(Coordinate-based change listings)
[Start of Attachment]

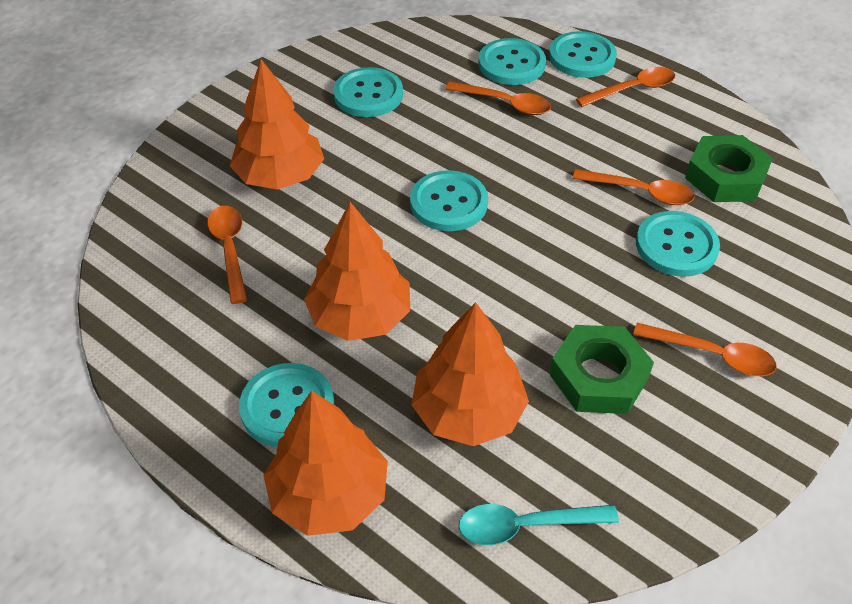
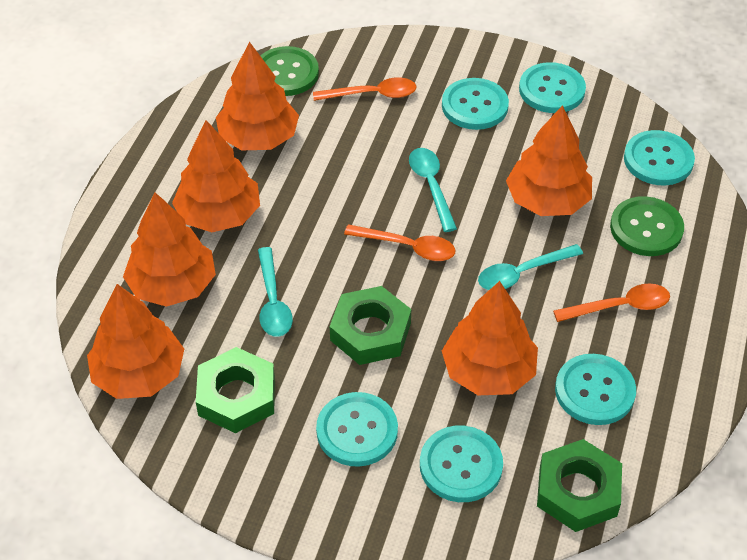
green button: 0 -> 2
green nut: 2 -> 3
orange spoon: 5 -> 3
orange tree: 4 -> 6
turquoise spoon: 1 -> 3

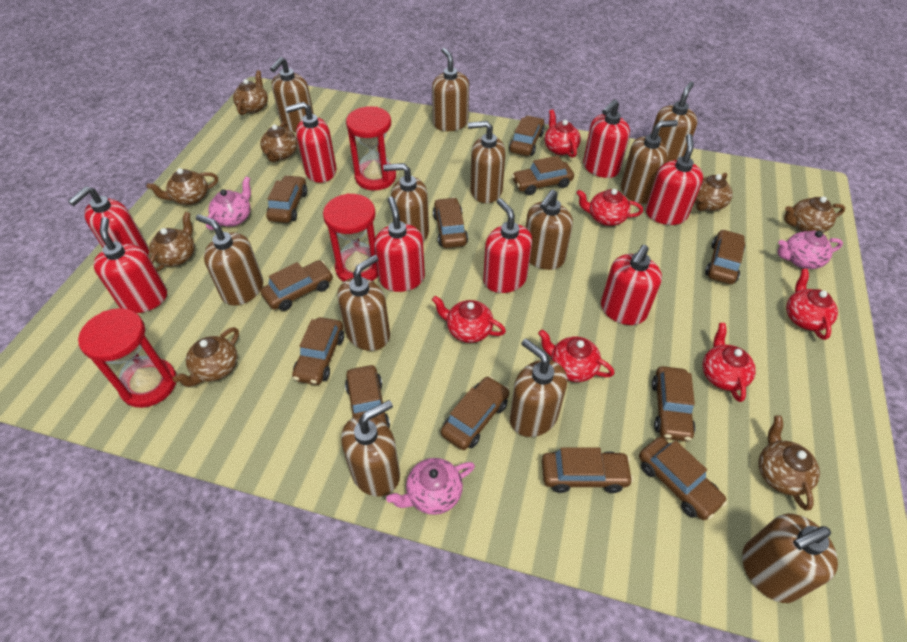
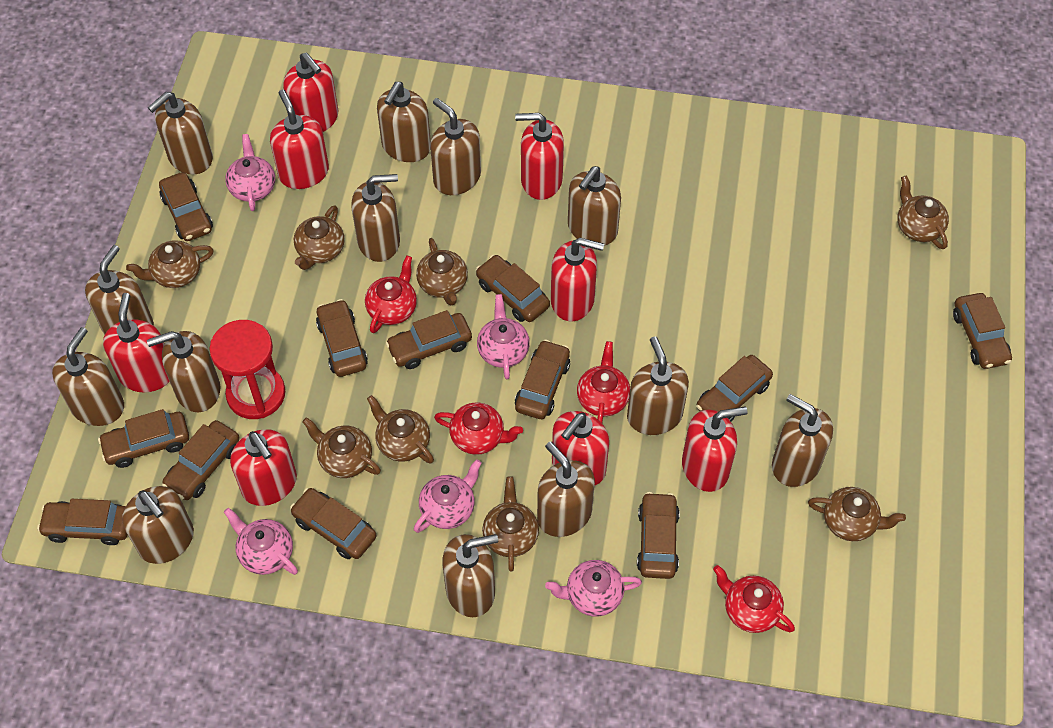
brown soap dispenser: 12 -> 13
pink teapot: 3 -> 5
red hourglass: 3 -> 1
red teapot: 6 -> 4

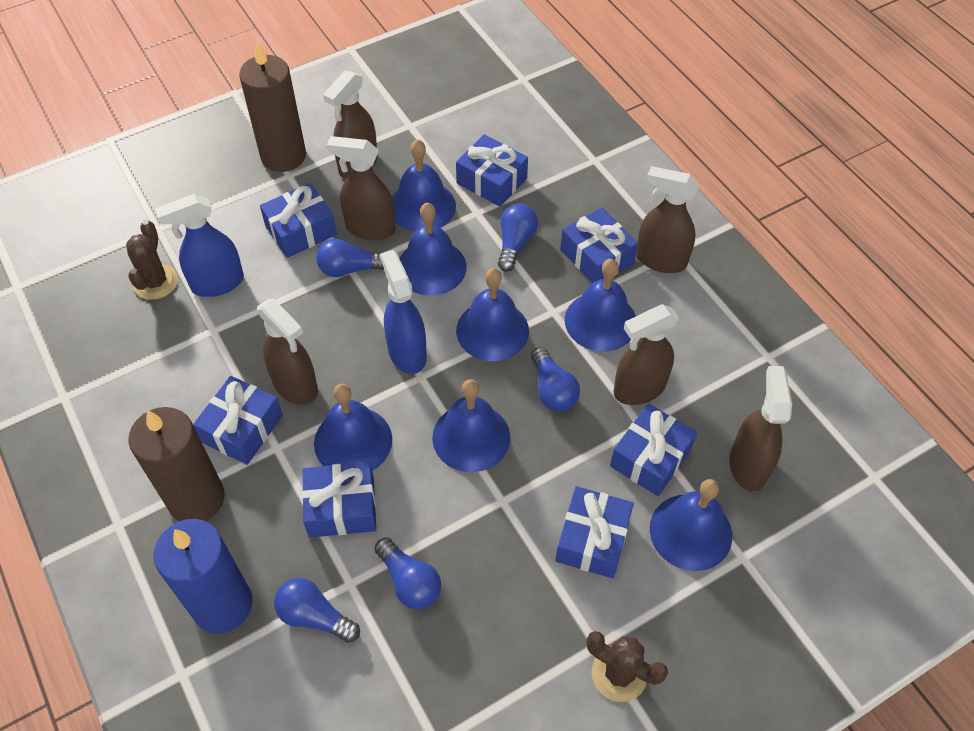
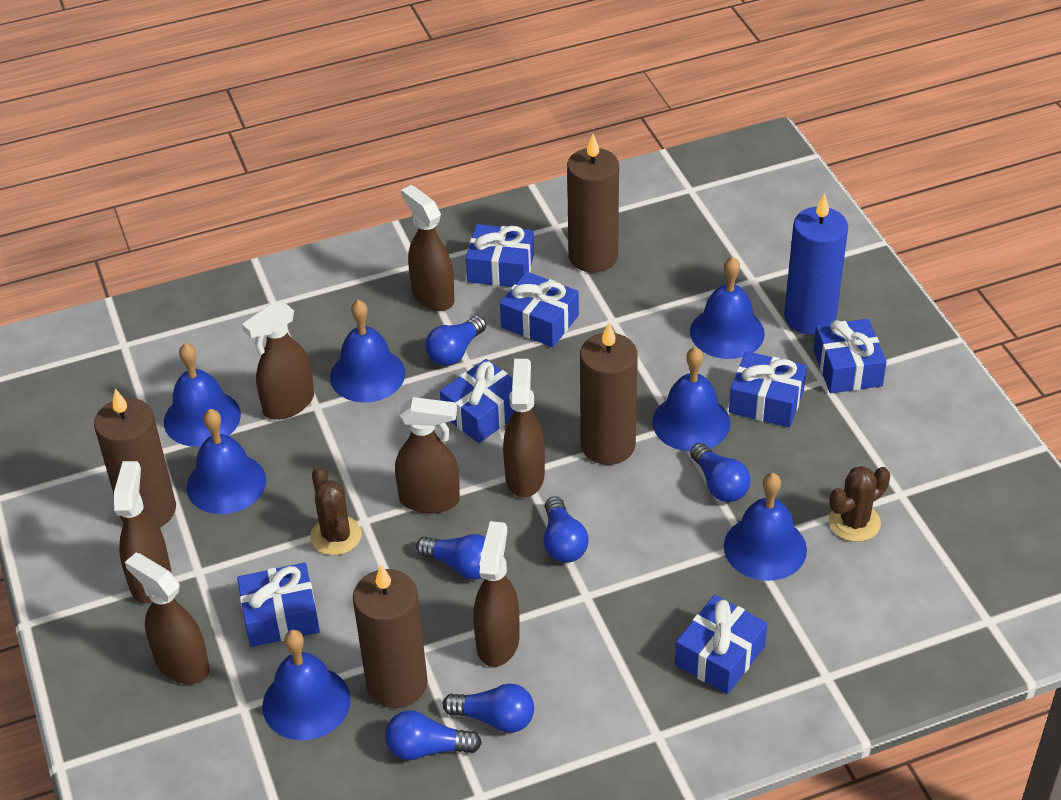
blue light bulb: 5 -> 6
blue spray bottle: 2 -> 0
brown candle: 2 -> 4
brown spray bottle: 6 -> 7

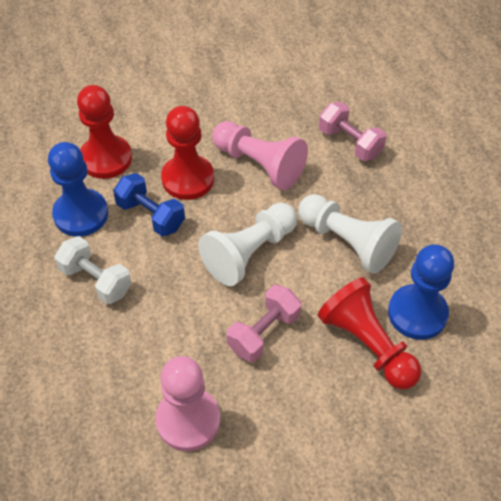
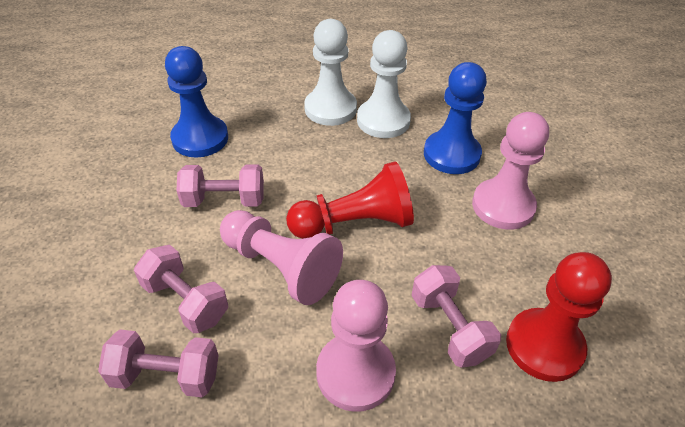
blue dumbbell: 1 -> 0
pink dumbbell: 2 -> 4
pink pawn: 2 -> 3
red pawn: 3 -> 2
white dumbbell: 1 -> 0

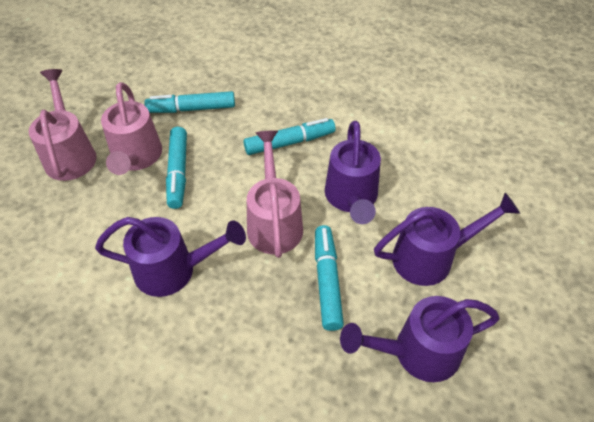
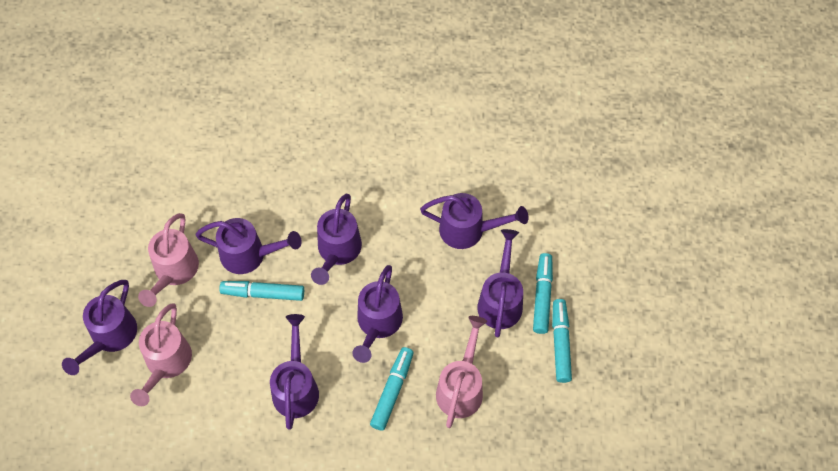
purple watering can: 4 -> 7

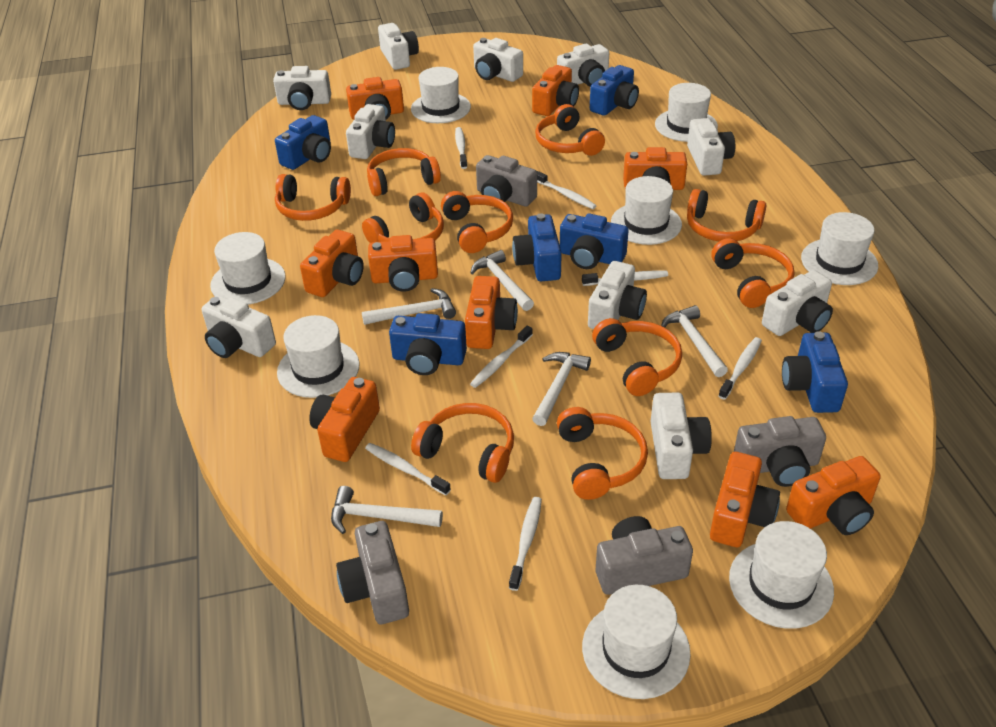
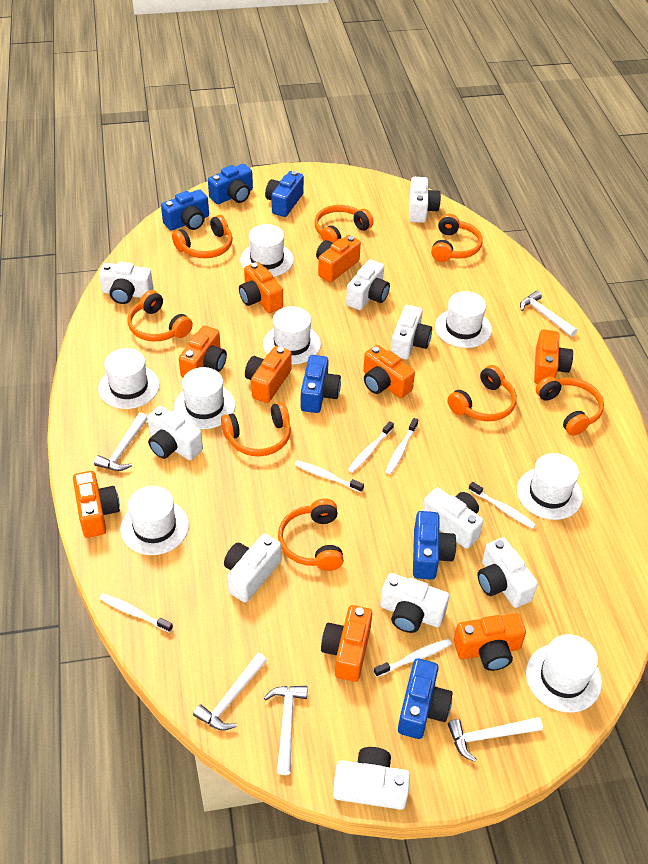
grey camera: 4 -> 0
orange headphones: 10 -> 8
white toothbrush: 7 -> 6

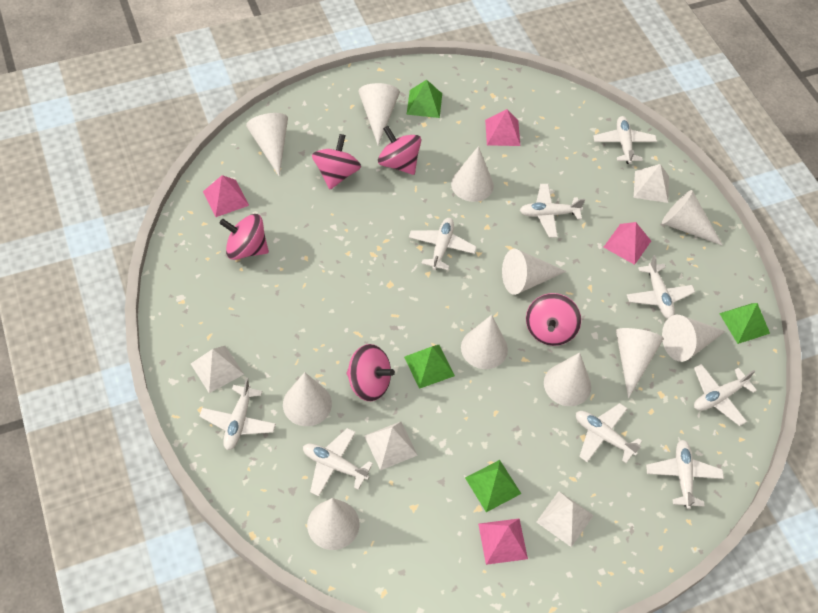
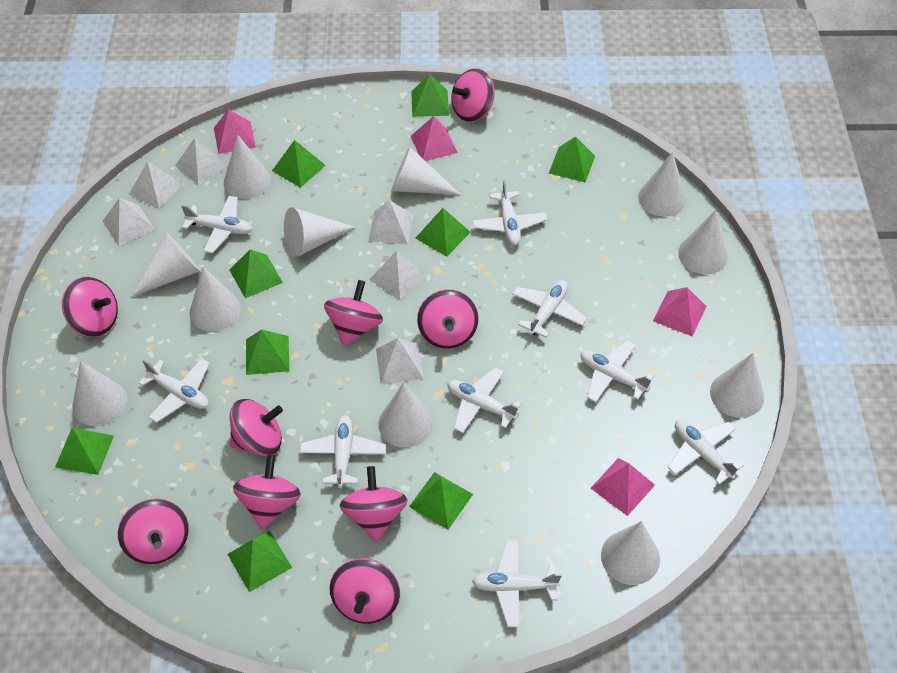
green pyramid: 4 -> 9
pink spinning top: 5 -> 9
white pyramid: 4 -> 6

[End of Attachment]

#### [The problem]
Restate the data word for word while omitting each picture.

#### [Finished exercise]
green button: 0 -> 2
green nut: 2 -> 3
orange spoon: 5 -> 3
orange tree: 4 -> 6
turquoise spoon: 1 -> 3

brown soap dispenser: 12 -> 13
pink teapot: 3 -> 5
red hourglass: 3 -> 1
red teapot: 6 -> 4

blue light bulb: 5 -> 6
blue spray bottle: 2 -> 0
brown candle: 2 -> 4
brown spray bottle: 6 -> 7

blue dumbbell: 1 -> 0
pink dumbbell: 2 -> 4
pink pawn: 2 -> 3
red pawn: 3 -> 2
white dumbbell: 1 -> 0

purple watering can: 4 -> 7

grey camera: 4 -> 0
orange headphones: 10 -> 8
white toothbrush: 7 -> 6

green pyramid: 4 -> 9
pink spinning top: 5 -> 9
white pyramid: 4 -> 6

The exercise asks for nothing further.